Source data =>
*-*-*

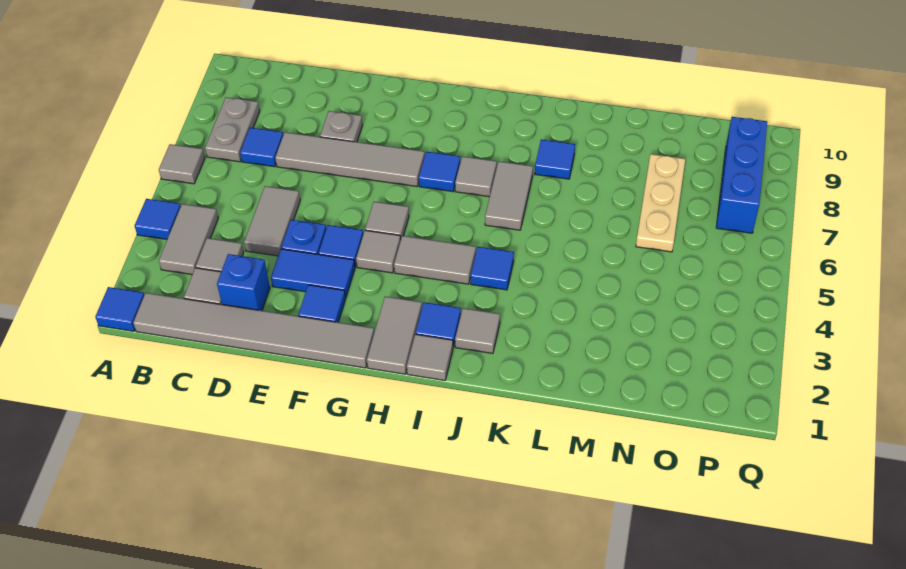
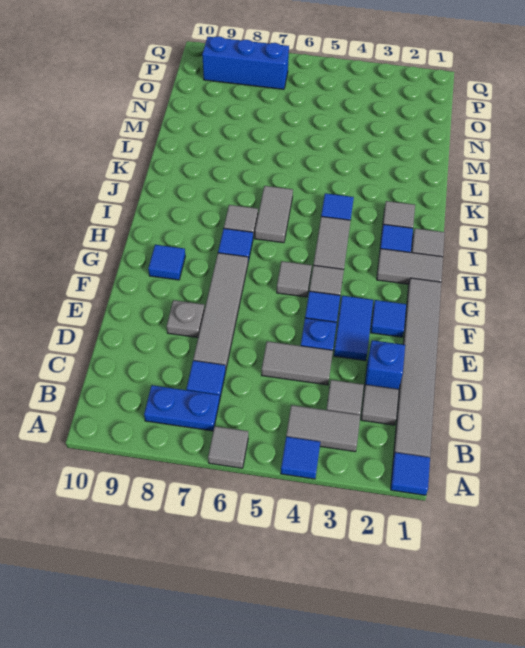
grey plate B7:B8 level 1 -> blue plate B7:B8 level 1
grey tile J6:J7 level 1 -> grey tile I6:J6 level 1
blue tile K8 level 1 -> blue tile G9 level 1
tan plate N6:N8 level 1 -> none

*-*-*

Task description => Look through the material and find each line that includes "plate", then copy it.

Answer to this task =>
grey plate B7:B8 level 1 -> blue plate B7:B8 level 1
tan plate N6:N8 level 1 -> none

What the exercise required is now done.